::: Data to use
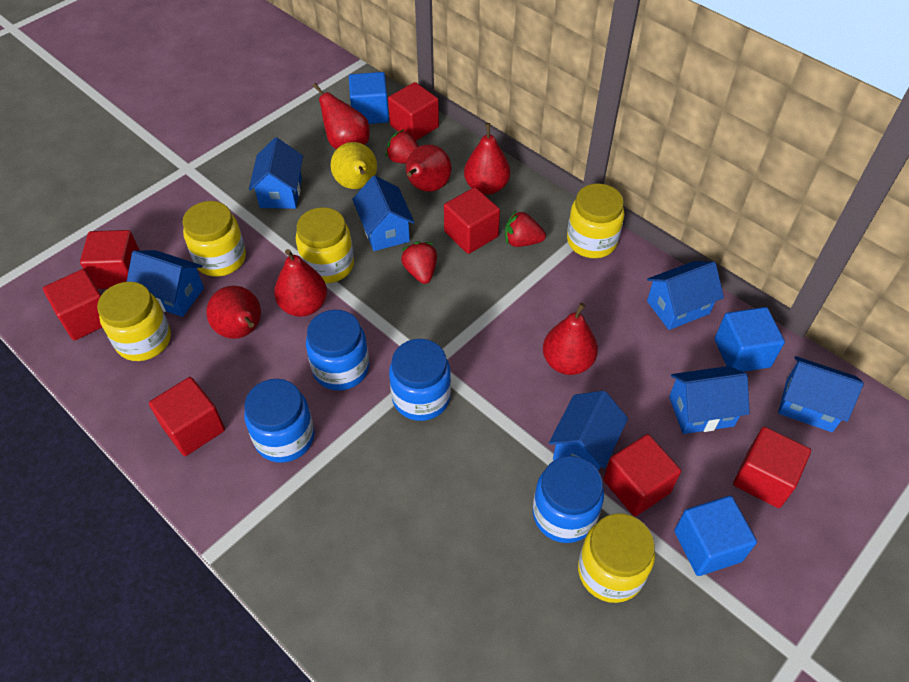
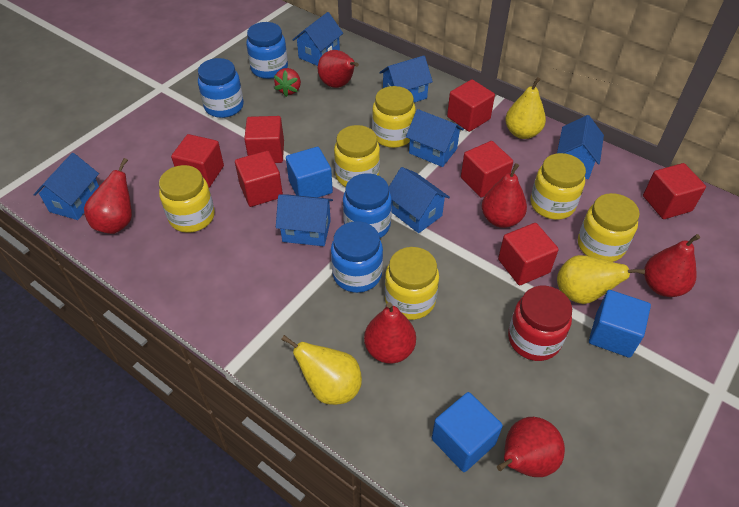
red jar: 0 -> 1
red strawberry: 3 -> 1
yellow jar: 5 -> 6
yellow pear: 1 -> 3

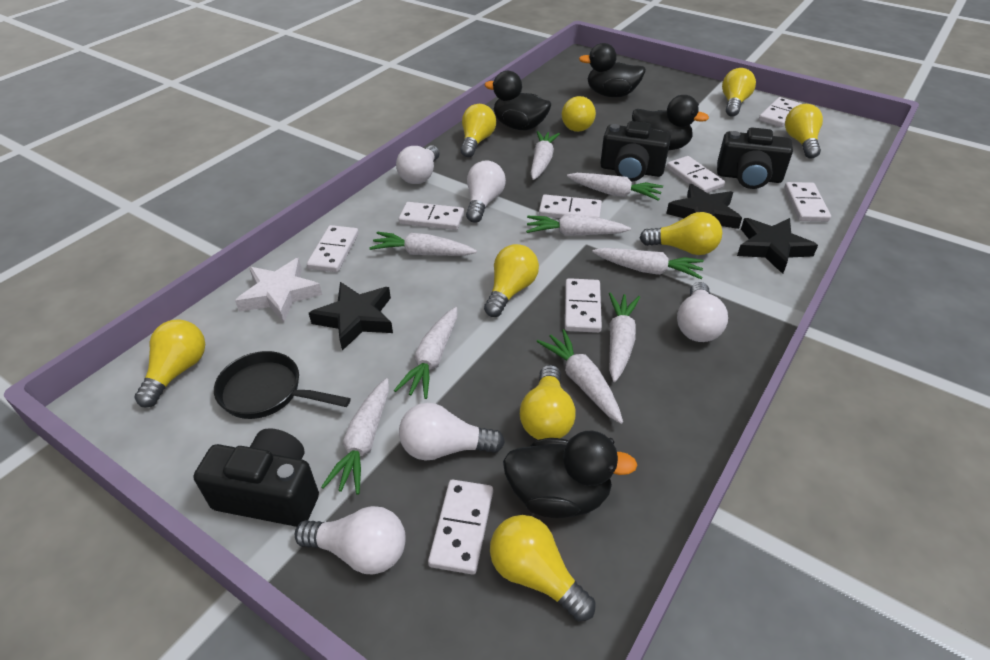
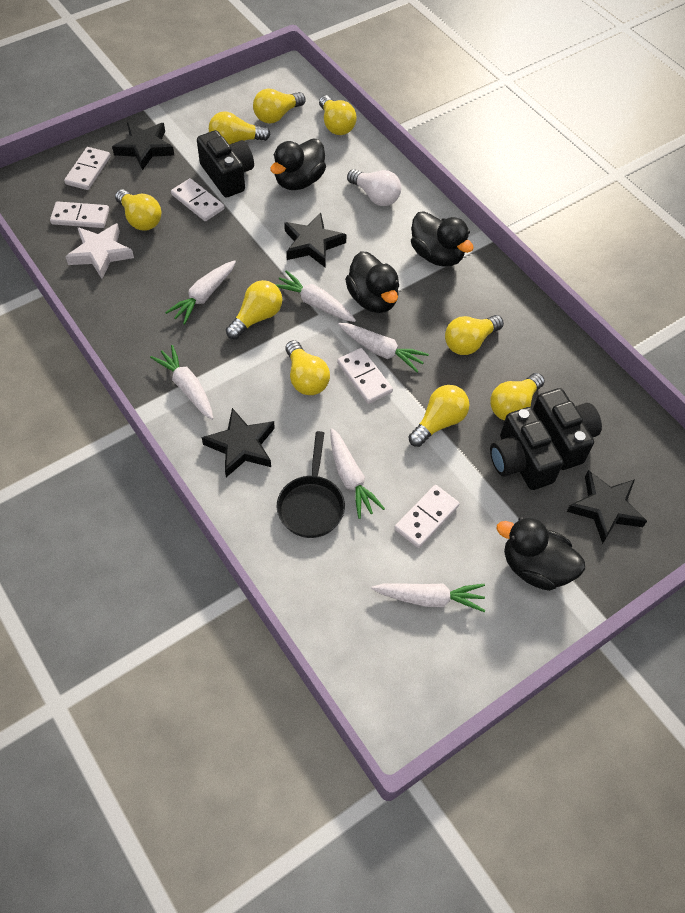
black star: 3 -> 4
white carrot: 9 -> 6
white domino: 8 -> 5
white light bulb: 5 -> 1

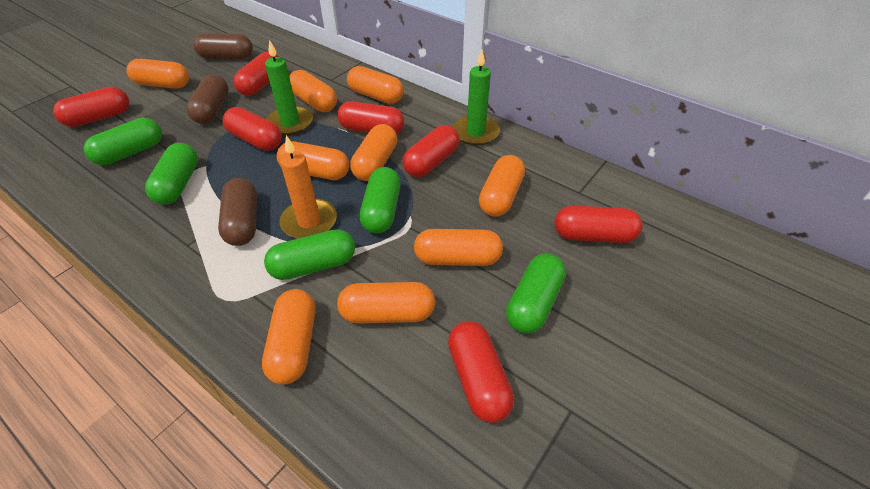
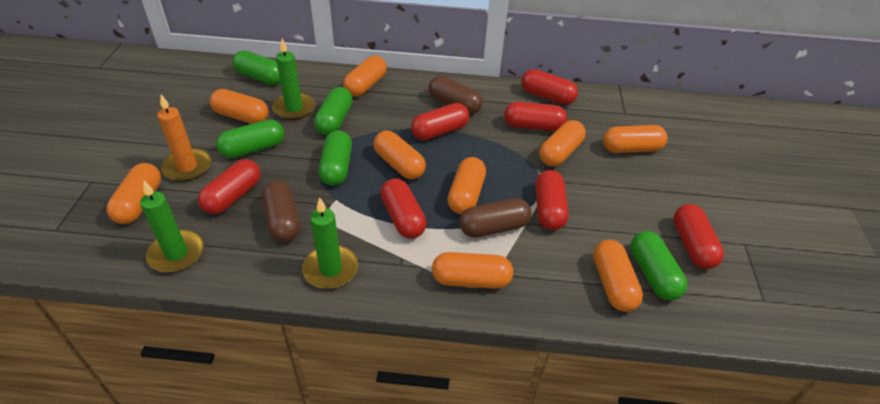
green candle: 2 -> 3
::::::
### [Work to complete]
Copy the data precisely. Skip every picture.

### [Answer box]
red jar: 0 -> 1
red strawberry: 3 -> 1
yellow jar: 5 -> 6
yellow pear: 1 -> 3

black star: 3 -> 4
white carrot: 9 -> 6
white domino: 8 -> 5
white light bulb: 5 -> 1

green candle: 2 -> 3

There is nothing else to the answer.